== Segment start ==

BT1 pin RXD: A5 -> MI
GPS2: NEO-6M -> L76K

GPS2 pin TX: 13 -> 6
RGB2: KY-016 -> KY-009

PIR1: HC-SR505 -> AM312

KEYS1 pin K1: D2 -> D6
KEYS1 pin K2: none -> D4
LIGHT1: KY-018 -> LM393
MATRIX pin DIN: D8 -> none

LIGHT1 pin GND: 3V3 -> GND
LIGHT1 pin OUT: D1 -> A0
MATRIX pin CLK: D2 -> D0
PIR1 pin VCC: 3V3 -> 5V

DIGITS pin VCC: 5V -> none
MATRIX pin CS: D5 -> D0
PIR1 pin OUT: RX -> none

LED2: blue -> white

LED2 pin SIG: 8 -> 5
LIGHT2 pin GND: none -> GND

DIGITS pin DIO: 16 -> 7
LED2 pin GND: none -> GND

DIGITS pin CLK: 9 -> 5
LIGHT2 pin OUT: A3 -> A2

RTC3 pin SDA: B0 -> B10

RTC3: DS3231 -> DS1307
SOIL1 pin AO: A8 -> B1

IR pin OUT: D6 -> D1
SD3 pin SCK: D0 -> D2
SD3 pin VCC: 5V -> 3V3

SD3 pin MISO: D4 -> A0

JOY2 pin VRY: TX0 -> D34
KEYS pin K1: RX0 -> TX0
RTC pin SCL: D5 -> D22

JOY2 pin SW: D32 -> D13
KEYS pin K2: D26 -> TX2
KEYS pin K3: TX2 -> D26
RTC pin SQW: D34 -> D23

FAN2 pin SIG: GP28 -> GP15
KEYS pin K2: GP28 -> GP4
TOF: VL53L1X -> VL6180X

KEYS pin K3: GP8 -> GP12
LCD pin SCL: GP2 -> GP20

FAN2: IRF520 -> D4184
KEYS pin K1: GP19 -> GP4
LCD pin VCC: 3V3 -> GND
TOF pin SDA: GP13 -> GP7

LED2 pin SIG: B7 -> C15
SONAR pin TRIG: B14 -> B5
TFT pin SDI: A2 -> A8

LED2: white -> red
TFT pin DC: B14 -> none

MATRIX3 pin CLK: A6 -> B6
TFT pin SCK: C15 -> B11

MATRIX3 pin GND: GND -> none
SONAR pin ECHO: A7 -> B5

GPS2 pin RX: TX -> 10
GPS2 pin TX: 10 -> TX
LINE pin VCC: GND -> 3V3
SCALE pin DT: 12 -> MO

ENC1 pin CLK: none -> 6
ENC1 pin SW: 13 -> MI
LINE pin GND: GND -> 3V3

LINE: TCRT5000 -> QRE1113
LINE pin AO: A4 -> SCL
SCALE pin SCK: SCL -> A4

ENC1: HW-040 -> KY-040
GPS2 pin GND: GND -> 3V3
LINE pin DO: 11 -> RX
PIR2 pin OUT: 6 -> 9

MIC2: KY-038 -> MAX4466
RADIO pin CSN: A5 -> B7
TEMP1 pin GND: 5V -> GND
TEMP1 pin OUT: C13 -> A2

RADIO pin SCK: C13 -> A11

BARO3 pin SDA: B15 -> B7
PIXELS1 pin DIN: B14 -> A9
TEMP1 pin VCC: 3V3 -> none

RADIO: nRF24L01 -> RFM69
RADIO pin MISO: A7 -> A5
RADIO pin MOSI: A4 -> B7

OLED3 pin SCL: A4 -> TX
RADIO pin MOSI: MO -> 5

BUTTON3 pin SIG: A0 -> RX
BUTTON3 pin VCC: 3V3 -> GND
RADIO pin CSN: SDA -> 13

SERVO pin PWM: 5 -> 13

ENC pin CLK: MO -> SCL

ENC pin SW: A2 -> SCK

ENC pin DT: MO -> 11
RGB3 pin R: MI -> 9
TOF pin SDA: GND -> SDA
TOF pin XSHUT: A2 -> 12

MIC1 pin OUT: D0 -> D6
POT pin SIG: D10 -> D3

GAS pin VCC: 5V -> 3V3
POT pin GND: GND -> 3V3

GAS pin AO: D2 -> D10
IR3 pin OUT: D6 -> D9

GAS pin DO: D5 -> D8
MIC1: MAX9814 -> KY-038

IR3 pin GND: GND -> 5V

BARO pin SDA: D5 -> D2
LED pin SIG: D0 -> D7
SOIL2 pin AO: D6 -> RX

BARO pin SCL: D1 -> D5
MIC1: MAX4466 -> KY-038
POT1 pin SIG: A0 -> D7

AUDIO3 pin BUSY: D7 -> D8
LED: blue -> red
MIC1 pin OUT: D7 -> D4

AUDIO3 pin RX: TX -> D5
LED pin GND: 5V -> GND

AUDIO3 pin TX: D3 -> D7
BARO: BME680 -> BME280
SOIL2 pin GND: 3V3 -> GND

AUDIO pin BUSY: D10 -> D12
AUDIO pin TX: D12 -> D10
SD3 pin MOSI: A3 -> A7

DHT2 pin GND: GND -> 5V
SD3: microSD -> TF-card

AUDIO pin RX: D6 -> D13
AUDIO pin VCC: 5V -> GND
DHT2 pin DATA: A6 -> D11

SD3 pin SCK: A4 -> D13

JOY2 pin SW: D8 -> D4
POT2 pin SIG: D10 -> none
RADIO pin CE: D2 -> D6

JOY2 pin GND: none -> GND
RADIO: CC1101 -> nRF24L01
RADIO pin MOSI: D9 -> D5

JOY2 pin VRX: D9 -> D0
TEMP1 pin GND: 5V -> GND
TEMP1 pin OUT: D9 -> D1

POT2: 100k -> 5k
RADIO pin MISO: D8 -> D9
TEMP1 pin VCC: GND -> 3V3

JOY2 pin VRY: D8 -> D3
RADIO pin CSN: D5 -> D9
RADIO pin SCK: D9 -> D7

== Segment end ==

## Exercise
Type the data out again, exactly.

## Solution to the exercise
BT1 pin RXD: A5 -> MI
GPS2: NEO-6M -> L76K

GPS2 pin TX: 13 -> 6
RGB2: KY-016 -> KY-009

PIR1: HC-SR505 -> AM312

KEYS1 pin K1: D2 -> D6
KEYS1 pin K2: none -> D4
LIGHT1: KY-018 -> LM393
MATRIX pin DIN: D8 -> none

LIGHT1 pin GND: 3V3 -> GND
LIGHT1 pin OUT: D1 -> A0
MATRIX pin CLK: D2 -> D0
PIR1 pin VCC: 3V3 -> 5V

DIGITS pin VCC: 5V -> none
MATRIX pin CS: D5 -> D0
PIR1 pin OUT: RX -> none

LED2: blue -> white

LED2 pin SIG: 8 -> 5
LIGHT2 pin GND: none -> GND

DIGITS pin DIO: 16 -> 7
LED2 pin GND: none -> GND

DIGITS pin CLK: 9 -> 5
LIGHT2 pin OUT: A3 -> A2

RTC3 pin SDA: B0 -> B10

RTC3: DS3231 -> DS1307
SOIL1 pin AO: A8 -> B1

IR pin OUT: D6 -> D1
SD3 pin SCK: D0 -> D2
SD3 pin VCC: 5V -> 3V3

SD3 pin MISO: D4 -> A0

JOY2 pin VRY: TX0 -> D34
KEYS pin K1: RX0 -> TX0
RTC pin SCL: D5 -> D22

JOY2 pin SW: D32 -> D13
KEYS pin K2: D26 -> TX2
KEYS pin K3: TX2 -> D26
RTC pin SQW: D34 -> D23

FAN2 pin SIG: GP28 -> GP15
KEYS pin K2: GP28 -> GP4
TOF: VL53L1X -> VL6180X

KEYS pin K3: GP8 -> GP12
LCD pin SCL: GP2 -> GP20

FAN2: IRF520 -> D4184
KEYS pin K1: GP19 -> GP4
LCD pin VCC: 3V3 -> GND
TOF pin SDA: GP13 -> GP7

LED2 pin SIG: B7 -> C15
SONAR pin TRIG: B14 -> B5
TFT pin SDI: A2 -> A8

LED2: white -> red
TFT pin DC: B14 -> none

MATRIX3 pin CLK: A6 -> B6
TFT pin SCK: C15 -> B11

MATRIX3 pin GND: GND -> none
SONAR pin ECHO: A7 -> B5

GPS2 pin RX: TX -> 10
GPS2 pin TX: 10 -> TX
LINE pin VCC: GND -> 3V3
SCALE pin DT: 12 -> MO

ENC1 pin CLK: none -> 6
ENC1 pin SW: 13 -> MI
LINE pin GND: GND -> 3V3

LINE: TCRT5000 -> QRE1113
LINE pin AO: A4 -> SCL
SCALE pin SCK: SCL -> A4

ENC1: HW-040 -> KY-040
GPS2 pin GND: GND -> 3V3
LINE pin DO: 11 -> RX
PIR2 pin OUT: 6 -> 9

MIC2: KY-038 -> MAX4466
RADIO pin CSN: A5 -> B7
TEMP1 pin GND: 5V -> GND
TEMP1 pin OUT: C13 -> A2

RADIO pin SCK: C13 -> A11

BARO3 pin SDA: B15 -> B7
PIXELS1 pin DIN: B14 -> A9
TEMP1 pin VCC: 3V3 -> none

RADIO: nRF24L01 -> RFM69
RADIO pin MISO: A7 -> A5
RADIO pin MOSI: A4 -> B7

OLED3 pin SCL: A4 -> TX
RADIO pin MOSI: MO -> 5

BUTTON3 pin SIG: A0 -> RX
BUTTON3 pin VCC: 3V3 -> GND
RADIO pin CSN: SDA -> 13

SERVO pin PWM: 5 -> 13

ENC pin CLK: MO -> SCL

ENC pin SW: A2 -> SCK

ENC pin DT: MO -> 11
RGB3 pin R: MI -> 9
TOF pin SDA: GND -> SDA
TOF pin XSHUT: A2 -> 12

MIC1 pin OUT: D0 -> D6
POT pin SIG: D10 -> D3

GAS pin VCC: 5V -> 3V3
POT pin GND: GND -> 3V3

GAS pin AO: D2 -> D10
IR3 pin OUT: D6 -> D9

GAS pin DO: D5 -> D8
MIC1: MAX9814 -> KY-038

IR3 pin GND: GND -> 5V

BARO pin SDA: D5 -> D2
LED pin SIG: D0 -> D7
SOIL2 pin AO: D6 -> RX

BARO pin SCL: D1 -> D5
MIC1: MAX4466 -> KY-038
POT1 pin SIG: A0 -> D7

AUDIO3 pin BUSY: D7 -> D8
LED: blue -> red
MIC1 pin OUT: D7 -> D4

AUDIO3 pin RX: TX -> D5
LED pin GND: 5V -> GND

AUDIO3 pin TX: D3 -> D7
BARO: BME680 -> BME280
SOIL2 pin GND: 3V3 -> GND

AUDIO pin BUSY: D10 -> D12
AUDIO pin TX: D12 -> D10
SD3 pin MOSI: A3 -> A7

DHT2 pin GND: GND -> 5V
SD3: microSD -> TF-card

AUDIO pin RX: D6 -> D13
AUDIO pin VCC: 5V -> GND
DHT2 pin DATA: A6 -> D11

SD3 pin SCK: A4 -> D13

JOY2 pin SW: D8 -> D4
POT2 pin SIG: D10 -> none
RADIO pin CE: D2 -> D6

JOY2 pin GND: none -> GND
RADIO: CC1101 -> nRF24L01
RADIO pin MOSI: D9 -> D5

JOY2 pin VRX: D9 -> D0
TEMP1 pin GND: 5V -> GND
TEMP1 pin OUT: D9 -> D1

POT2: 100k -> 5k
RADIO pin MISO: D8 -> D9
TEMP1 pin VCC: GND -> 3V3

JOY2 pin VRY: D8 -> D3
RADIO pin CSN: D5 -> D9
RADIO pin SCK: D9 -> D7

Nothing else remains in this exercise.